• Task details: Would you give the listing again exactly, without its images?
======== Given entries ========
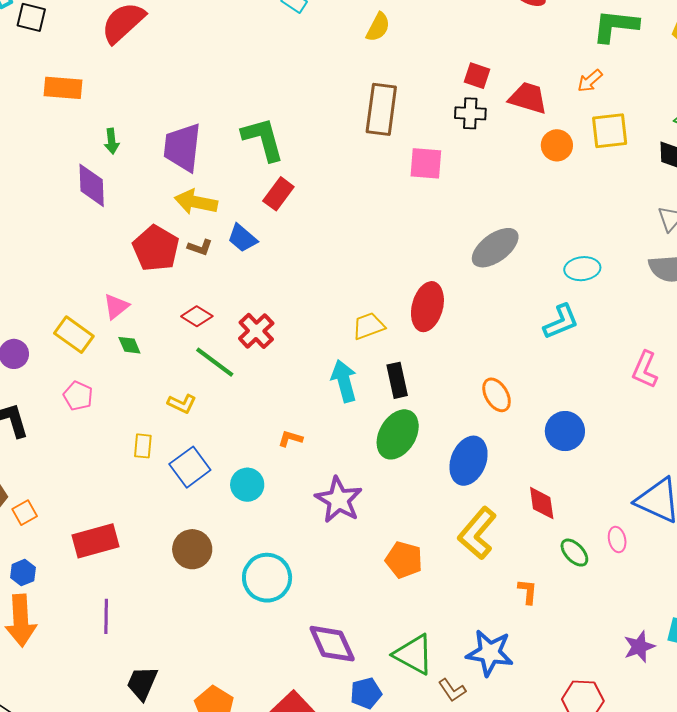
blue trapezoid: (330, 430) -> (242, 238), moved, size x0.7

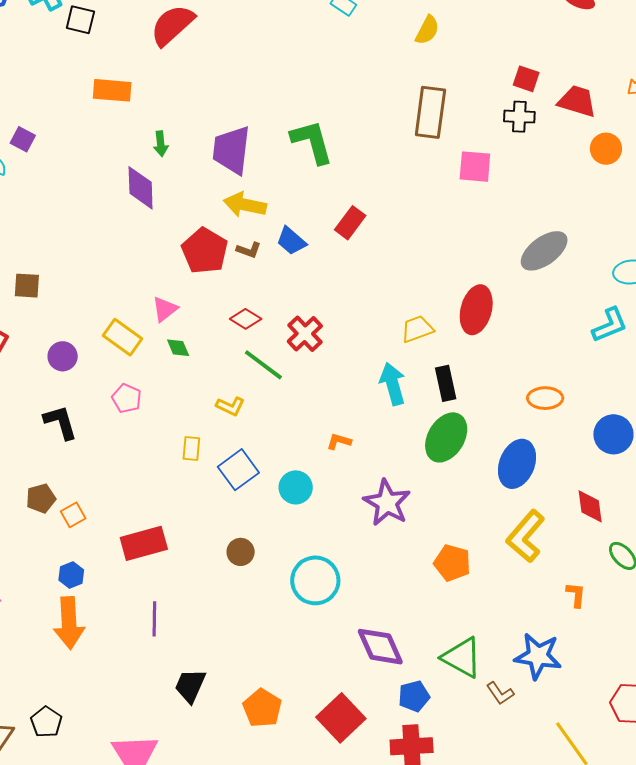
red rectangle: (278, 194) -> (350, 223), moved
orange ellipse: (497, 395) -> (545, 398), turned -60
brown circle: (192, 549) -> (241, 552), size x0.7

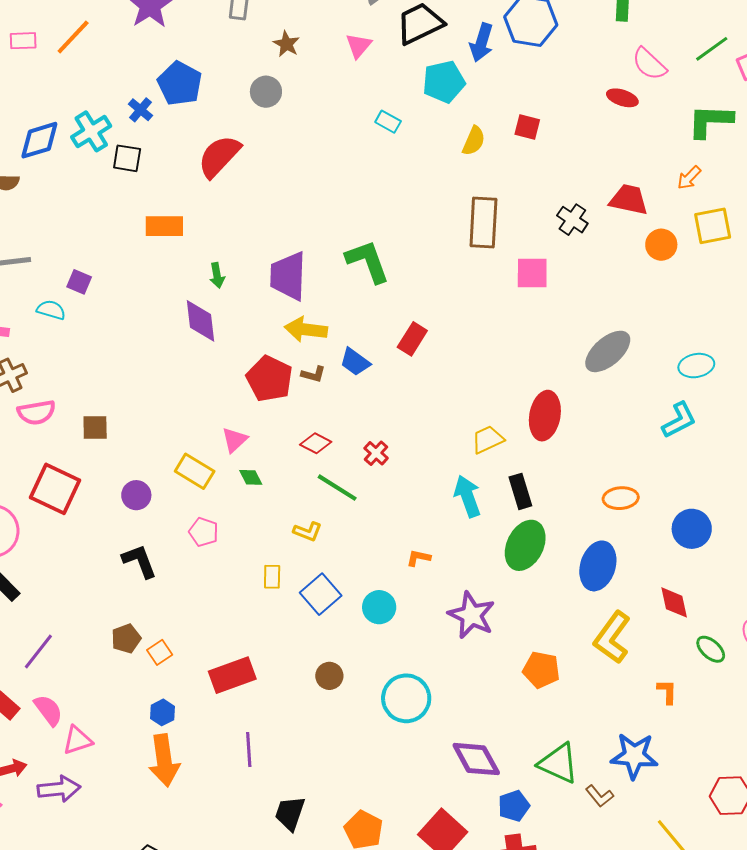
red square: (526, 79) -> (527, 127), moved
black cross: (519, 117) -> (572, 220), turned 36
red cross: (305, 334) -> (376, 453), size x0.7

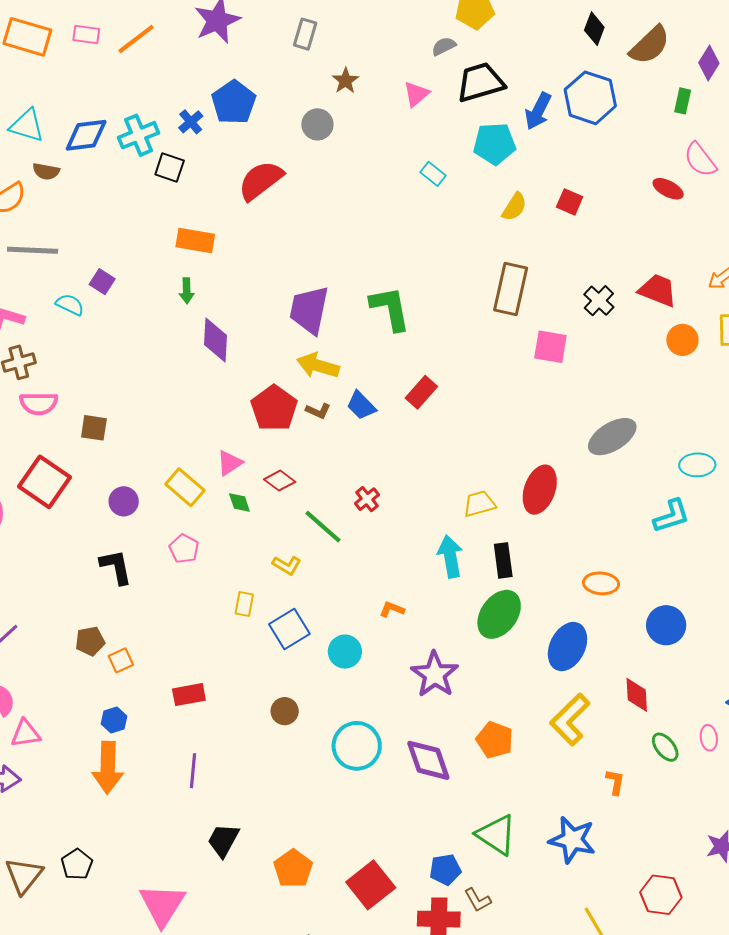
green arrow: (217, 275) -> (187, 291), moved
red diamond: (316, 443) -> (280, 481), moved
red rectangle: (232, 675) -> (189, 695), size x0.7
purple diamond: (476, 759) -> (428, 760), moved
brown L-shape: (600, 796) -> (478, 900), moved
========
• Written response:
blue trapezoid: (330, 430) -> (242, 238), moved, size x0.7

red rectangle: (278, 194) -> (350, 223), moved
orange ellipse: (497, 395) -> (545, 398), turned -60
brown circle: (192, 549) -> (241, 552), size x0.7

red square: (526, 79) -> (527, 127), moved
black cross: (519, 117) -> (572, 220), turned 36
red cross: (305, 334) -> (376, 453), size x0.7

green arrow: (217, 275) -> (187, 291), moved
red diamond: (316, 443) -> (280, 481), moved
red rectangle: (232, 675) -> (189, 695), size x0.7
purple diamond: (476, 759) -> (428, 760), moved
brown L-shape: (600, 796) -> (478, 900), moved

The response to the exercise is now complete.